Each line of the entries below that holds "headphones" is needed, copied in full.
RECORDS FOR PROCESSING: Begin
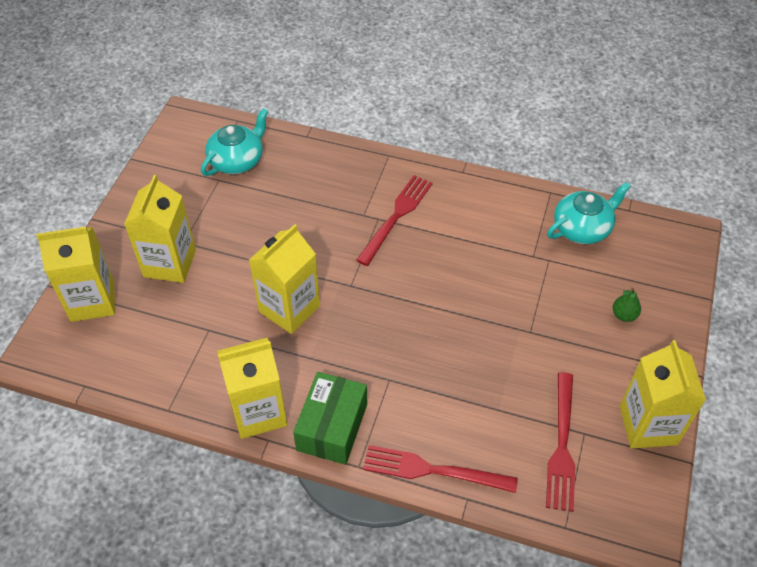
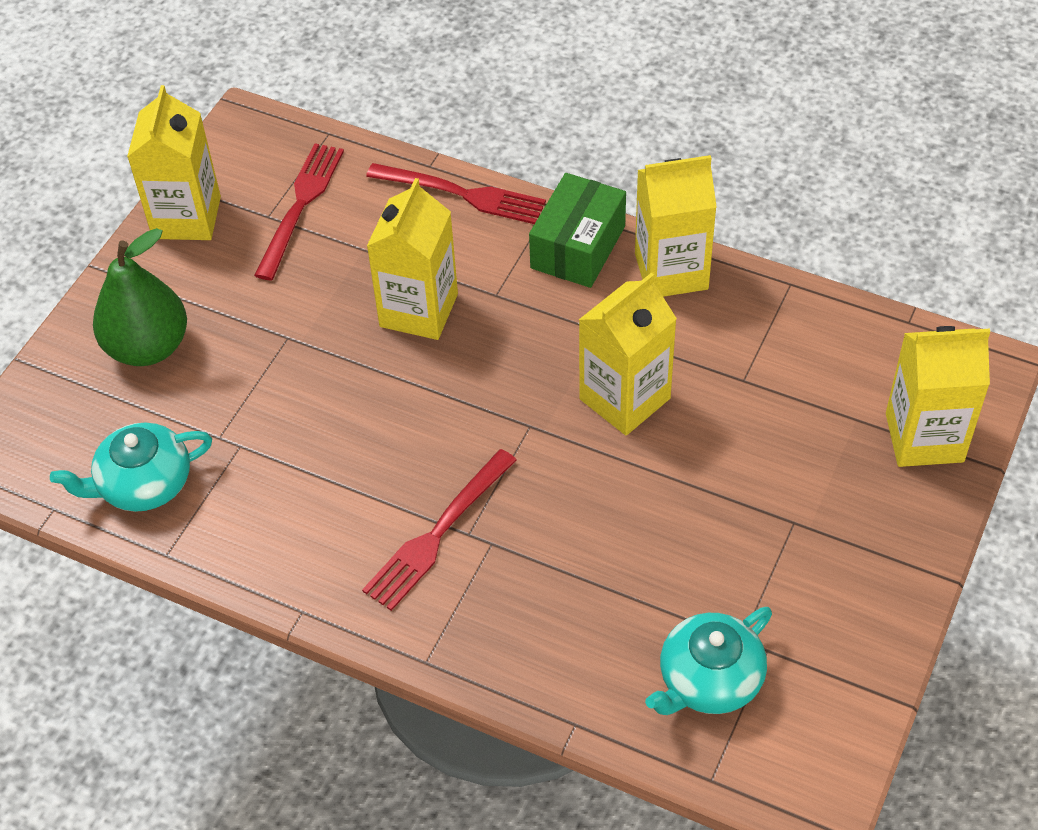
camera: 170 degrees left, 0 degrees up
(170, 263) = (812, 487): yellow carton -> yellow carton (419, 310)
(624, 315) = (148, 347): green pear -> green pear, size x2.31

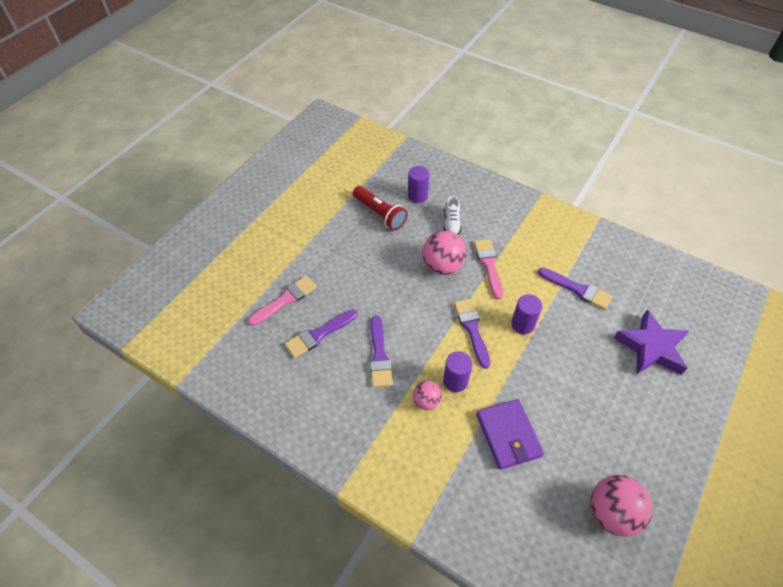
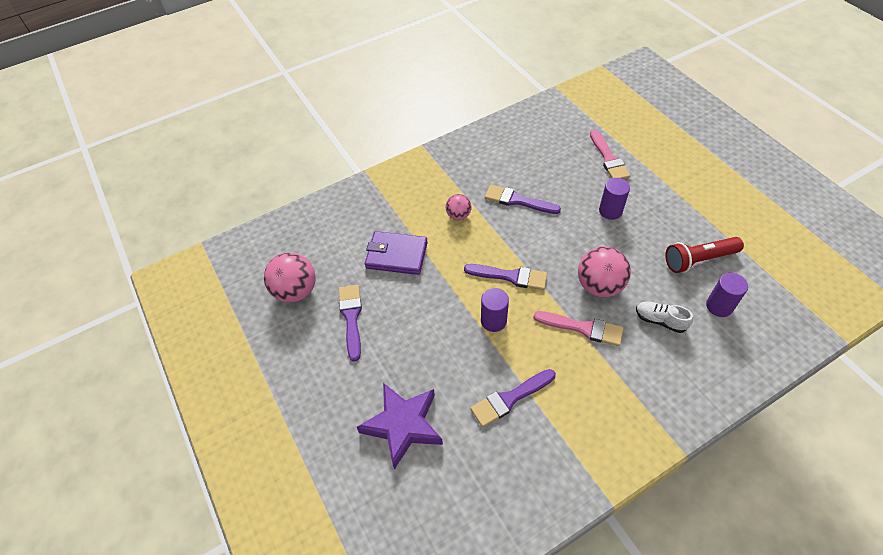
camera: 120 degrees right, 0 degrees up
(318, 335) = (560, 169): purple brush -> purple brush (351, 317)
(455, 381) = (465, 241): purple cylinder -> purple cylinder (610, 211)

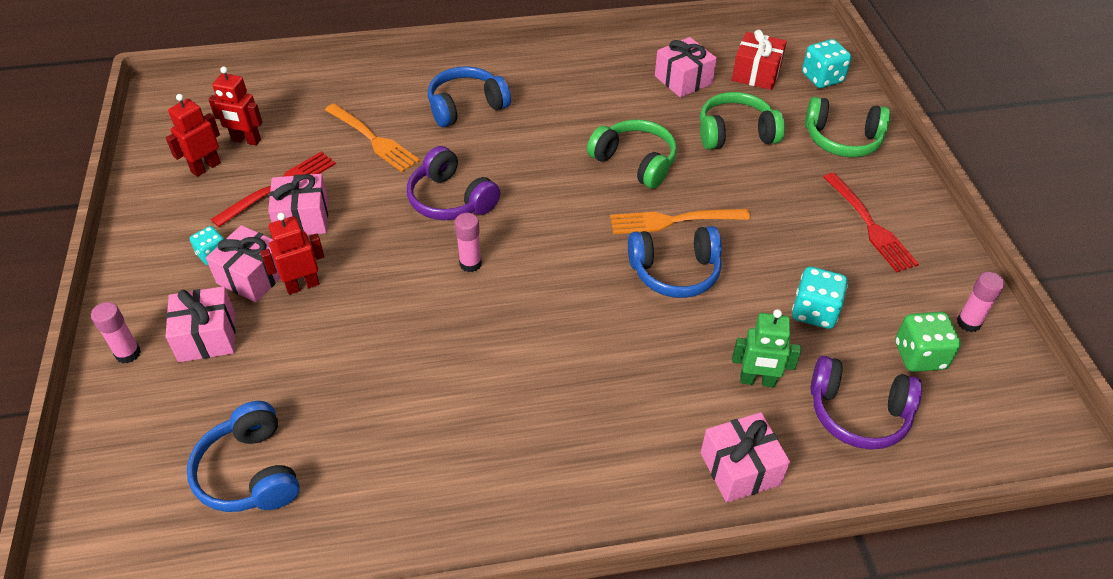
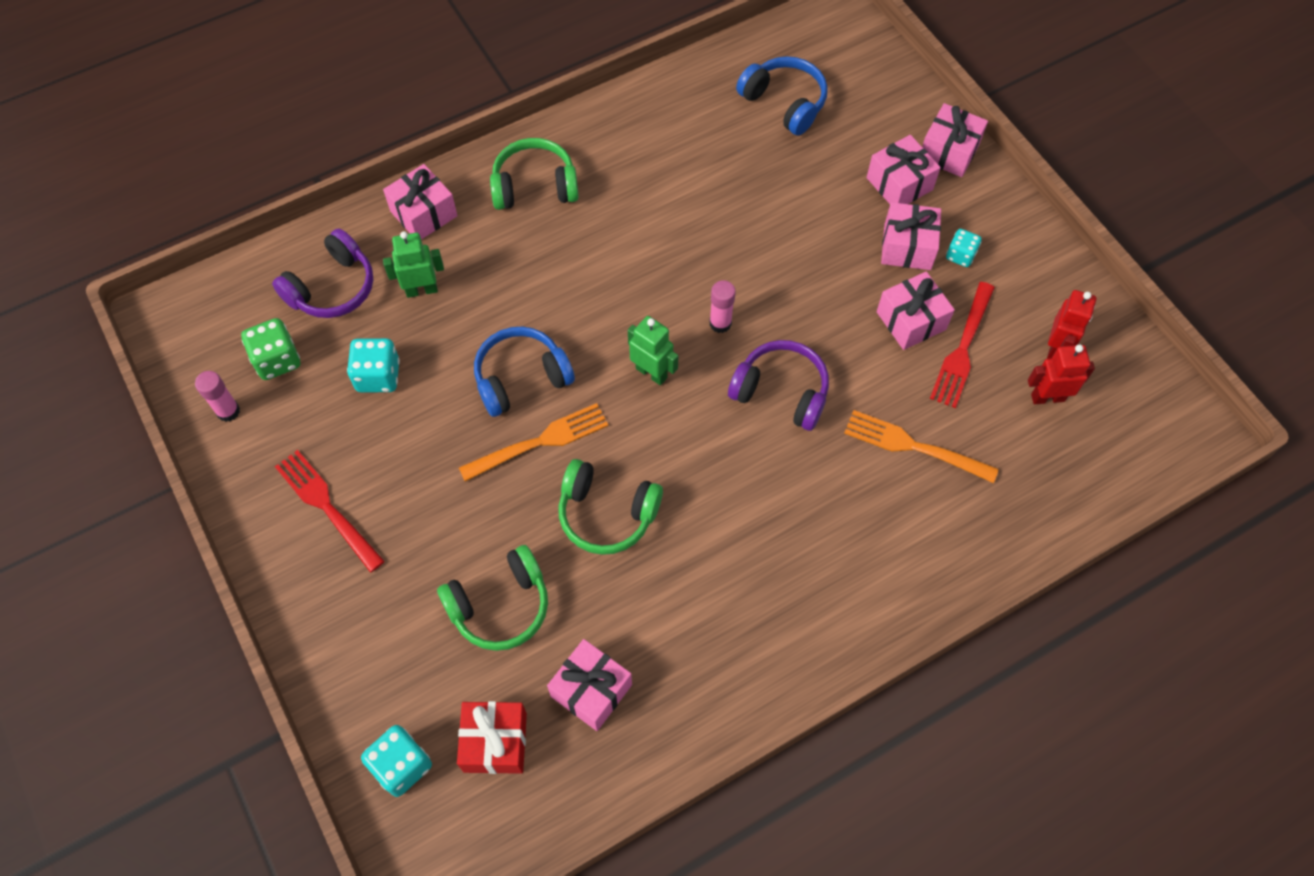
camera: 160 degrees right, 15 degrees up
(128, 353) = (948, 151): pink glue stick -> pink gift
(302, 285) = (857, 252): red robot -> none
(466, 106) = (841, 537): blue headphones -> none
(553, 243) = (651, 372): none -> green robot
(842, 139) = (365, 642): green headphones -> green headphones (534, 186)
(858, 413) = (332, 287): purple headphones -> purple headphones turned 135 degrees clockwise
RECORDS FOR PROCESSING: End
• [WRITTEN RESPONSE]:
(466, 106) = (841, 537): blue headphones -> none
(842, 139) = (365, 642): green headphones -> green headphones (534, 186)
(858, 413) = (332, 287): purple headphones -> purple headphones turned 135 degrees clockwise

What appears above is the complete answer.